» Record excerpts

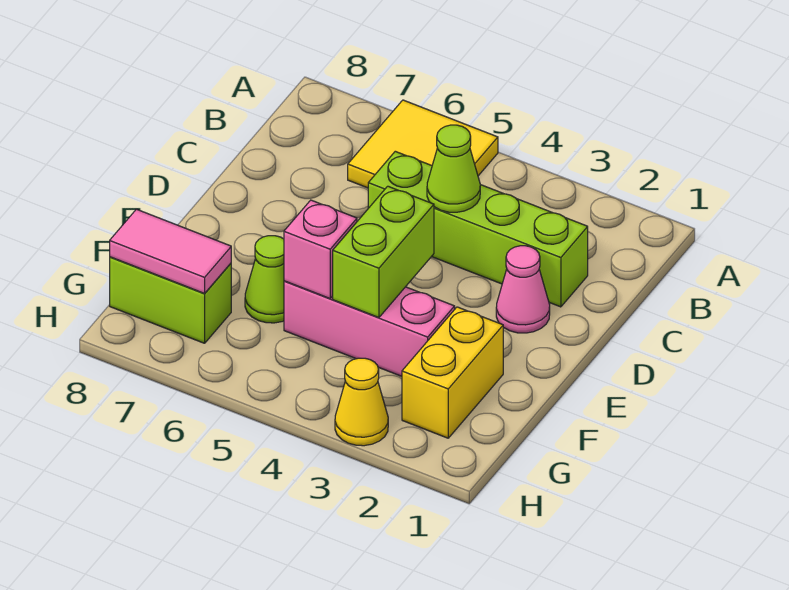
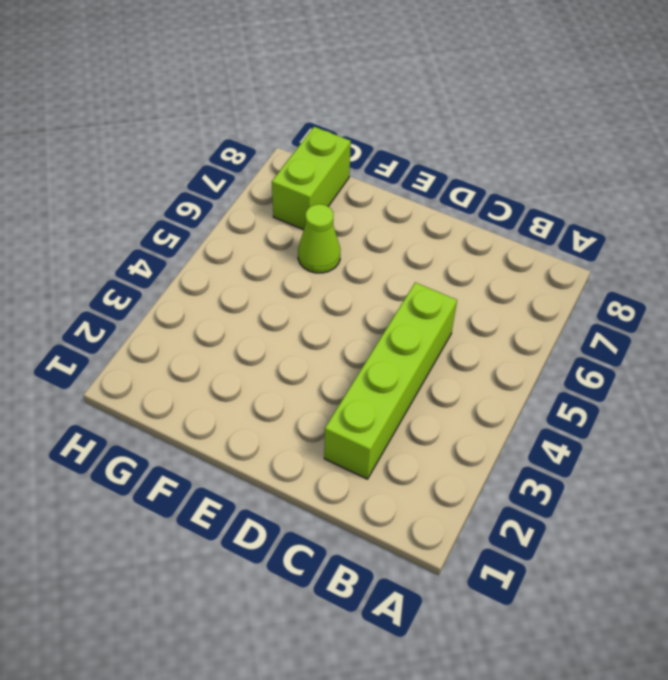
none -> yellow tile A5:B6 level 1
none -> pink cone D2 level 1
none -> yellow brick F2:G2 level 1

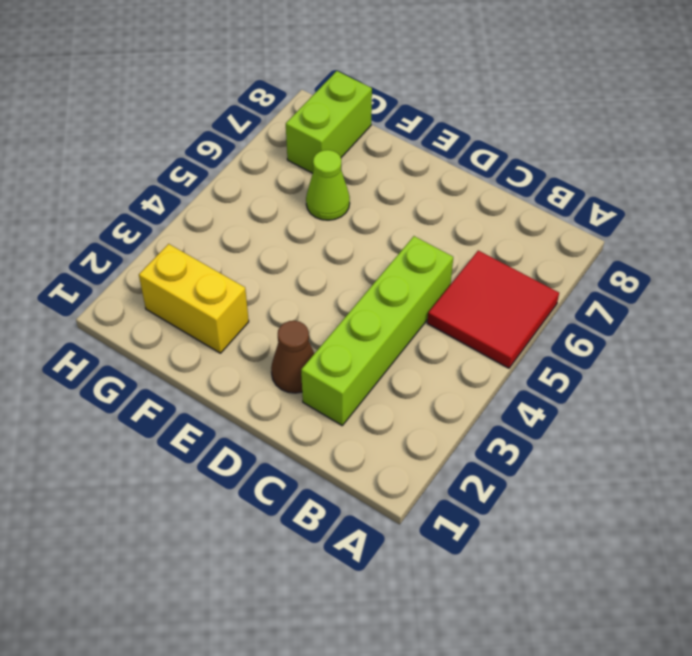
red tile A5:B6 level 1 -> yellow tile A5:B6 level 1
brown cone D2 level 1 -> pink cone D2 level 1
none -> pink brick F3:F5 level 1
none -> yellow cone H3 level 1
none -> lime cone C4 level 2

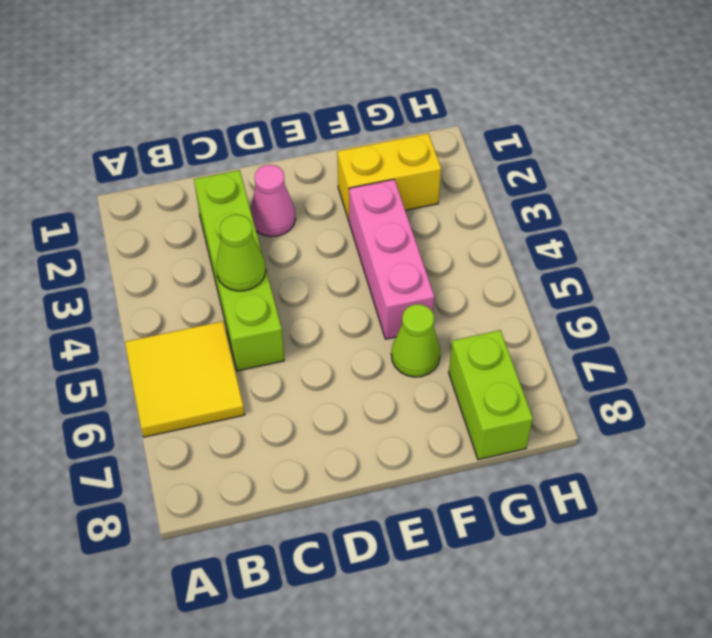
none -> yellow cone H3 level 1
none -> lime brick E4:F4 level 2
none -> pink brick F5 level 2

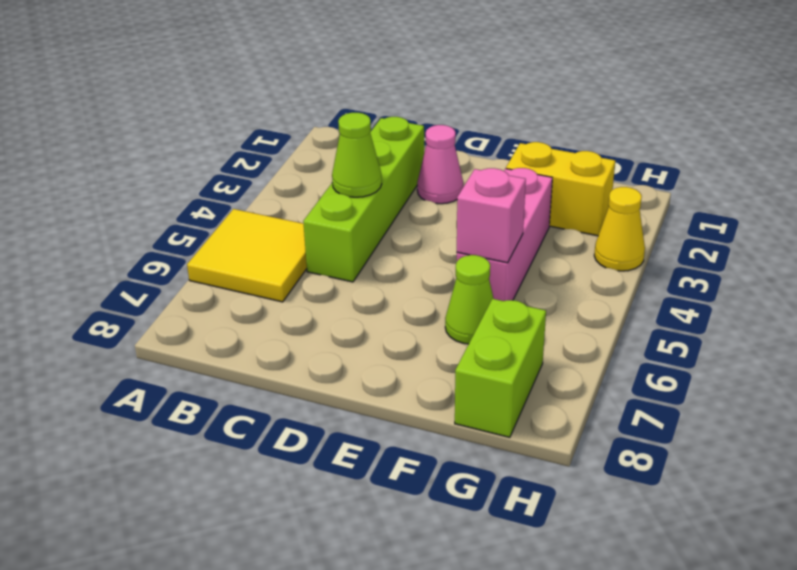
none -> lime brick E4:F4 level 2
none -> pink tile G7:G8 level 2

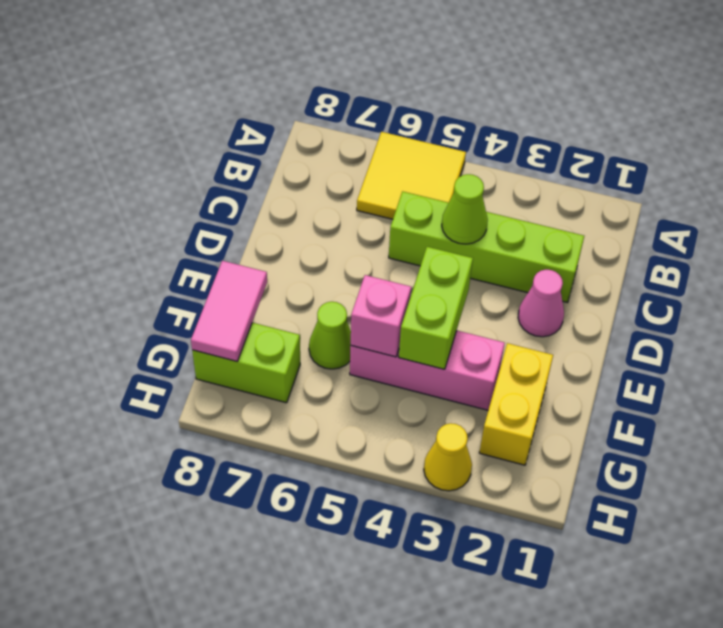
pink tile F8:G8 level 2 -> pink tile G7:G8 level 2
...
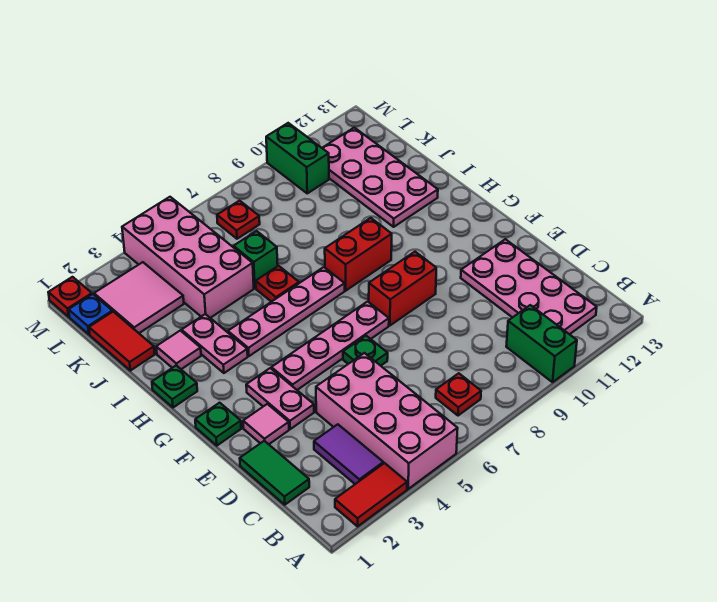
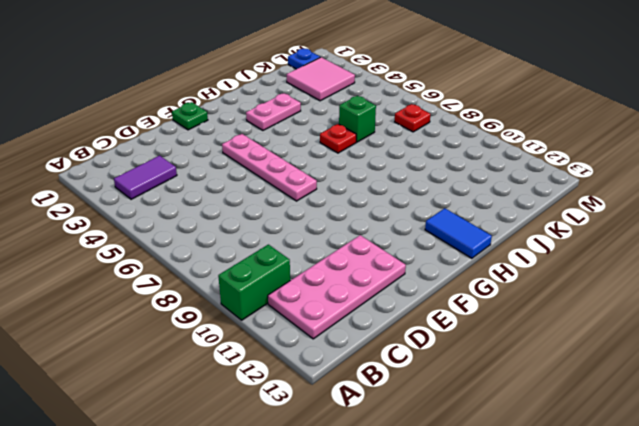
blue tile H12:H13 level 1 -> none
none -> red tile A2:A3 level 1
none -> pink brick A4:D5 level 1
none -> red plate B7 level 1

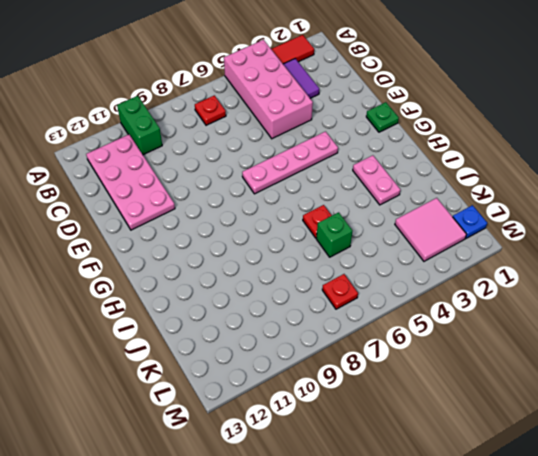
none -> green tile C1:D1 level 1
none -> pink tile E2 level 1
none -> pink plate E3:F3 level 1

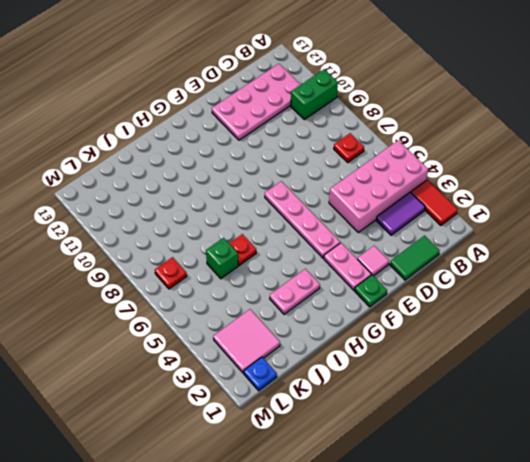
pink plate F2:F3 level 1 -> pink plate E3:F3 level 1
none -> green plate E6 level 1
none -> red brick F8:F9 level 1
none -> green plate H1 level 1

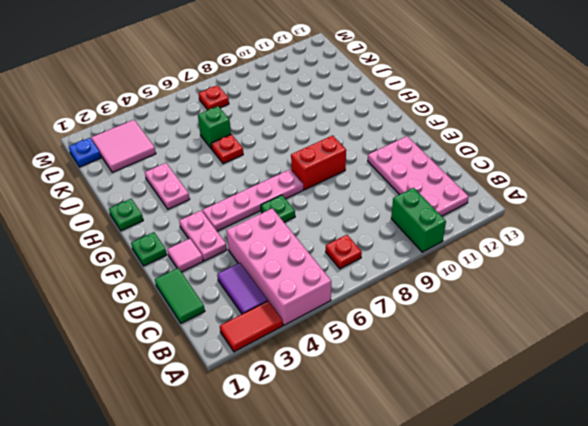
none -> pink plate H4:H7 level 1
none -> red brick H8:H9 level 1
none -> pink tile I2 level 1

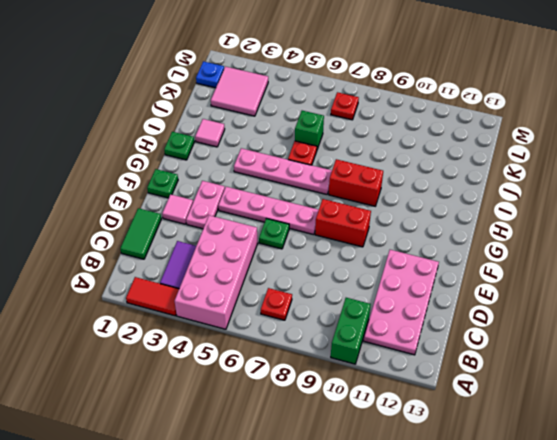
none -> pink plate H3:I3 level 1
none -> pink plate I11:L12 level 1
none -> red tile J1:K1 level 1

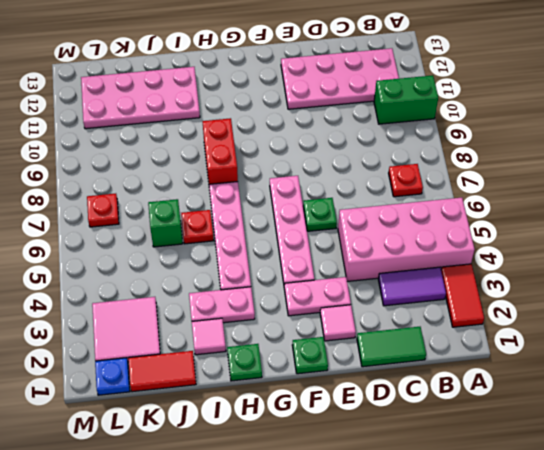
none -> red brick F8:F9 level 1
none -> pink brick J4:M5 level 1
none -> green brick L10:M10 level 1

» Exercise description
Working from the data above, repeat exactly, and only, the lines that begin at the line containing "red tile A5:B6" and stop after the line containing "pink tile F8:G8"; pictures are not copied.

» Output for this task
red tile A5:B6 level 1 -> yellow tile A5:B6 level 1
brown cone D2 level 1 -> pink cone D2 level 1
none -> pink brick F3:F5 level 1
none -> yellow cone H3 level 1
none -> lime cone C4 level 2

none -> yellow cone H3 level 1
none -> lime brick E4:F4 level 2
none -> pink brick F5 level 2

none -> lime brick E4:F4 level 2
none -> pink tile G7:G8 level 2

pink tile F8:G8 level 2 -> pink tile G7:G8 level 2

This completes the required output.